WHAT THE TASK REQUIRES
Can you quote, word for word, every line from the first line of the records below through the line containing "R4: none -> 27k (N001, N017)", and nothing else?

EXERCISE DATA
----

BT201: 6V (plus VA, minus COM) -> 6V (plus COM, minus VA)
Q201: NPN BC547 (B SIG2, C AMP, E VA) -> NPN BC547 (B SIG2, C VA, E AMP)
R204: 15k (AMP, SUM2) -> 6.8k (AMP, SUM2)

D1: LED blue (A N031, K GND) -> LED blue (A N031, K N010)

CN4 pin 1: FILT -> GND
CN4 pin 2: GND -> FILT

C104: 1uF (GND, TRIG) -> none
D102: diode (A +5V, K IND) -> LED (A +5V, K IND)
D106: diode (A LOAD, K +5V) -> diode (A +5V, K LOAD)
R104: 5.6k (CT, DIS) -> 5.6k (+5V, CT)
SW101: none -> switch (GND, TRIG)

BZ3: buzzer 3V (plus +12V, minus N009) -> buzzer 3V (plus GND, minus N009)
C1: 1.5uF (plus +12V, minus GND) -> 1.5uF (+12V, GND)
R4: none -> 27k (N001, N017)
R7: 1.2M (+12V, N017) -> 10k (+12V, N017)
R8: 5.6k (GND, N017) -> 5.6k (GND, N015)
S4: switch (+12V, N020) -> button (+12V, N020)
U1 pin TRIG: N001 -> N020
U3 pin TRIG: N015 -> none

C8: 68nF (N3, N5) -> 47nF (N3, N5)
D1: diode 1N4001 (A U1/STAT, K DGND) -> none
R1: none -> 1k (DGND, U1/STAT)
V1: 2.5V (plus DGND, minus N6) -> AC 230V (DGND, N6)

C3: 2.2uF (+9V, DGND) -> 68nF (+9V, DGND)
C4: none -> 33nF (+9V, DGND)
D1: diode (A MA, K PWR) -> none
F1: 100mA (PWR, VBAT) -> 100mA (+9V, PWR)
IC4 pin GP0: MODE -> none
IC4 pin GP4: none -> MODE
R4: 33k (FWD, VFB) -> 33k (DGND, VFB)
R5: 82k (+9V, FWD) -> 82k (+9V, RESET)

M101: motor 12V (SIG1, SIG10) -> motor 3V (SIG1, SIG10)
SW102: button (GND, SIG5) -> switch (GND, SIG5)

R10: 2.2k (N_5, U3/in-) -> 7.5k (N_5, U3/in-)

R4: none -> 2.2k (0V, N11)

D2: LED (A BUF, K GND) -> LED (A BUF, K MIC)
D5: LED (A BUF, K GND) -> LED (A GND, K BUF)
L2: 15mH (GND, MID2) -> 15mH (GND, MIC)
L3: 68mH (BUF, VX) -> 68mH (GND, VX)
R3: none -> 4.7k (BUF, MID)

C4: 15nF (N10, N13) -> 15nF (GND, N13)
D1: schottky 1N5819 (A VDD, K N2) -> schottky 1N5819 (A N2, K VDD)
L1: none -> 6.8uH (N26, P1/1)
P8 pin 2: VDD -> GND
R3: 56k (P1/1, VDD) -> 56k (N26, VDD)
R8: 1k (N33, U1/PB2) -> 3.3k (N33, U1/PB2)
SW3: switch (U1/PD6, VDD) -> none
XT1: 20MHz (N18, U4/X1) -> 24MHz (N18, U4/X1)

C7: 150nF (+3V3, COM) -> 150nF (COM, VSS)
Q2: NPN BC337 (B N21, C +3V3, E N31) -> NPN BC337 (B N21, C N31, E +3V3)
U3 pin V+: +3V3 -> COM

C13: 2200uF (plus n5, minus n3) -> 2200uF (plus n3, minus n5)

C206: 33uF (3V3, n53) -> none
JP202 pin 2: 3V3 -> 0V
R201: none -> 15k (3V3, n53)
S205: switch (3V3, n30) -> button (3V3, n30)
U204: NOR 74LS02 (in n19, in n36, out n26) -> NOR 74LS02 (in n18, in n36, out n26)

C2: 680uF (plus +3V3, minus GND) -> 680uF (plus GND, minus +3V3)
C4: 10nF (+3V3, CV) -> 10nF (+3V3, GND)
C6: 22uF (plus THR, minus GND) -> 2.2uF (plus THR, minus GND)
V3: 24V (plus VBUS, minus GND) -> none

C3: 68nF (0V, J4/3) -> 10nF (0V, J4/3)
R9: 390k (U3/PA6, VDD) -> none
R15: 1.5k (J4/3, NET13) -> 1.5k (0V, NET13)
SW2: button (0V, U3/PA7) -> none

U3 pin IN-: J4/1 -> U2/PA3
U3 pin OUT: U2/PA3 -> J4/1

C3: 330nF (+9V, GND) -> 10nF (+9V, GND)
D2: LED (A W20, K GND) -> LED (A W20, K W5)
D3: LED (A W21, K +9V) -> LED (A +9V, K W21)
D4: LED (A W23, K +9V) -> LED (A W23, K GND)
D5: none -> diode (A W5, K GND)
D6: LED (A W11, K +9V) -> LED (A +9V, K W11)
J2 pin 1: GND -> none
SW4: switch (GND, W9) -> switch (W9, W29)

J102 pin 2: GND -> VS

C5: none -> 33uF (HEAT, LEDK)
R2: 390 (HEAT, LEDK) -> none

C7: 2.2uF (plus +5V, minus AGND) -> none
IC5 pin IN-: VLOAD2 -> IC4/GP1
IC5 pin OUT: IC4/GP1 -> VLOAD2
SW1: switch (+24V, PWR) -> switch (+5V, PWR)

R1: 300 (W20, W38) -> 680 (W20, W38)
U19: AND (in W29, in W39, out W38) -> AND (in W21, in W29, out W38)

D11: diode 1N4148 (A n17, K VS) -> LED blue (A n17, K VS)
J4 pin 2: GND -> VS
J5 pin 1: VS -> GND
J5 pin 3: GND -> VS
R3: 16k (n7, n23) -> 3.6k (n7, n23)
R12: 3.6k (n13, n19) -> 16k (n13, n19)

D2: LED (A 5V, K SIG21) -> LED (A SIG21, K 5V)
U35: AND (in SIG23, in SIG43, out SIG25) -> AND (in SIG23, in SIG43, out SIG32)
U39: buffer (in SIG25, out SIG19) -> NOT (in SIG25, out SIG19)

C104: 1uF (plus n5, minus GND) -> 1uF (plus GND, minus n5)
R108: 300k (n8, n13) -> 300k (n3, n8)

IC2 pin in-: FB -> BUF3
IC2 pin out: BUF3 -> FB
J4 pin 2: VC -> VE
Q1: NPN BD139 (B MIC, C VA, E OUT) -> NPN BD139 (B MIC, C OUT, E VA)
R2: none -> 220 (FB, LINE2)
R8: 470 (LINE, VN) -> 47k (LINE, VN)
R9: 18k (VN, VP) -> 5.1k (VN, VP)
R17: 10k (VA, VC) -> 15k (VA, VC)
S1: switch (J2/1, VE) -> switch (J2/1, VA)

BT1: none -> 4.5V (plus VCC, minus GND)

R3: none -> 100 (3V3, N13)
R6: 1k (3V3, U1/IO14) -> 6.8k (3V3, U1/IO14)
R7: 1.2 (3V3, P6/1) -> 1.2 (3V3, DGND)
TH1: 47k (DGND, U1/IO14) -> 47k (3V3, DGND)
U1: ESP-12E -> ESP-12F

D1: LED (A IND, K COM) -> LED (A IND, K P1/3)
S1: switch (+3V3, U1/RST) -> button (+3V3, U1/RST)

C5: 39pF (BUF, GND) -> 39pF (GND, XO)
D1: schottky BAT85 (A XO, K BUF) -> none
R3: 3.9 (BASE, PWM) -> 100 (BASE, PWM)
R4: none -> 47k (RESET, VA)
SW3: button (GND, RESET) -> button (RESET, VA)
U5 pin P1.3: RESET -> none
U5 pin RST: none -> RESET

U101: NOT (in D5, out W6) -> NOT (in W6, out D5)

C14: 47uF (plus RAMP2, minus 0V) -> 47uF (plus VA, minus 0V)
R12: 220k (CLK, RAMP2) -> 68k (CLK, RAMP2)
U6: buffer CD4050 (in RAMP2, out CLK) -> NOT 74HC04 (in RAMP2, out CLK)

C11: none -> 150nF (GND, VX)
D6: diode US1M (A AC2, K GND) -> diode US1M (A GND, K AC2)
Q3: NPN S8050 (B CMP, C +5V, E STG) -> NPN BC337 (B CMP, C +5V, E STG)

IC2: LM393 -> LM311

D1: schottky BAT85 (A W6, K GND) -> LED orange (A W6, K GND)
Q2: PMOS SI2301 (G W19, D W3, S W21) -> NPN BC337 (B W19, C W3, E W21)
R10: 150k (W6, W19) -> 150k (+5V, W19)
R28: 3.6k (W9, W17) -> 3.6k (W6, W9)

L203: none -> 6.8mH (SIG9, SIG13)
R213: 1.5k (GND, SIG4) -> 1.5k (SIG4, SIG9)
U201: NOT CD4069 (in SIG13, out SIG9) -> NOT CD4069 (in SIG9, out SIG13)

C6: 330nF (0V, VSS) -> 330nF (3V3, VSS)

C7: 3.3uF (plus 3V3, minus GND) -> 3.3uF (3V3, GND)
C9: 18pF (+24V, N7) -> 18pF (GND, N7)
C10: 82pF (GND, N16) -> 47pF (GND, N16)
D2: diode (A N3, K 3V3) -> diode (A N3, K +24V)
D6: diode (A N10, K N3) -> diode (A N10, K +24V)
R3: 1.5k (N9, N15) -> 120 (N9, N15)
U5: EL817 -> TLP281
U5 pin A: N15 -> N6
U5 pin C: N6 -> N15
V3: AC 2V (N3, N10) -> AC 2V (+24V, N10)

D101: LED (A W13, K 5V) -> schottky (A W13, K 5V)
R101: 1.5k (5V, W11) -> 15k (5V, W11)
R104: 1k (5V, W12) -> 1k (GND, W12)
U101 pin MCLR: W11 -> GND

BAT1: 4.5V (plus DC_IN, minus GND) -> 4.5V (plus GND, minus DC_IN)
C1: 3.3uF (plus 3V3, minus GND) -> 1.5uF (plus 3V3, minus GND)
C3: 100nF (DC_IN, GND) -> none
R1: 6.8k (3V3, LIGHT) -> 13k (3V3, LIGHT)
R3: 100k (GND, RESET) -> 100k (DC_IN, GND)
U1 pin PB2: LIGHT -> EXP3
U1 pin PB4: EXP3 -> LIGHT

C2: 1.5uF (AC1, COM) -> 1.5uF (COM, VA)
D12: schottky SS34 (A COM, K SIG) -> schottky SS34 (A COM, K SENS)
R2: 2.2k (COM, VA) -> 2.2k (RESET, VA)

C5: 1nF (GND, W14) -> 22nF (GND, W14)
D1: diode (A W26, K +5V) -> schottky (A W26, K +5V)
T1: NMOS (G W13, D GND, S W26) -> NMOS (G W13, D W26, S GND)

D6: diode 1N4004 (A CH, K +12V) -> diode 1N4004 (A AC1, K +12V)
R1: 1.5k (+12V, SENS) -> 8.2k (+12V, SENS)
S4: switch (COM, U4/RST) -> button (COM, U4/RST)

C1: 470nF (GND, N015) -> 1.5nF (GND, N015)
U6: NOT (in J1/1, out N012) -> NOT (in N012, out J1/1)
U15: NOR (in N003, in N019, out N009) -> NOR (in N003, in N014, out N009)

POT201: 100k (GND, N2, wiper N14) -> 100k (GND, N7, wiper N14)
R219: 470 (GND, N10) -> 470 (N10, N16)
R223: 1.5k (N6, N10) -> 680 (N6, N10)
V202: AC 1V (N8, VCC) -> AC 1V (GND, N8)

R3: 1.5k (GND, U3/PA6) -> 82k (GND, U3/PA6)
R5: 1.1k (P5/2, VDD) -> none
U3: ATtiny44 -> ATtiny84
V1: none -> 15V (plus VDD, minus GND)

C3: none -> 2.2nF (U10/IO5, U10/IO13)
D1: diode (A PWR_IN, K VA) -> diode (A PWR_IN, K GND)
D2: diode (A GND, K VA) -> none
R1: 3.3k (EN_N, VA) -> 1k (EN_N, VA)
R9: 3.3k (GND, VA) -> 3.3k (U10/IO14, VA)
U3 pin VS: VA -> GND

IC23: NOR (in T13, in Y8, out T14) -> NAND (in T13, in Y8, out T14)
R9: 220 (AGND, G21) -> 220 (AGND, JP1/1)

----

ANSWER FOR THE TASK
BT201: 6V (plus VA, minus COM) -> 6V (plus COM, minus VA)
Q201: NPN BC547 (B SIG2, C AMP, E VA) -> NPN BC547 (B SIG2, C VA, E AMP)
R204: 15k (AMP, SUM2) -> 6.8k (AMP, SUM2)

D1: LED blue (A N031, K GND) -> LED blue (A N031, K N010)

CN4 pin 1: FILT -> GND
CN4 pin 2: GND -> FILT

C104: 1uF (GND, TRIG) -> none
D102: diode (A +5V, K IND) -> LED (A +5V, K IND)
D106: diode (A LOAD, K +5V) -> diode (A +5V, K LOAD)
R104: 5.6k (CT, DIS) -> 5.6k (+5V, CT)
SW101: none -> switch (GND, TRIG)

BZ3: buzzer 3V (plus +12V, minus N009) -> buzzer 3V (plus GND, minus N009)
C1: 1.5uF (plus +12V, minus GND) -> 1.5uF (+12V, GND)
R4: none -> 27k (N001, N017)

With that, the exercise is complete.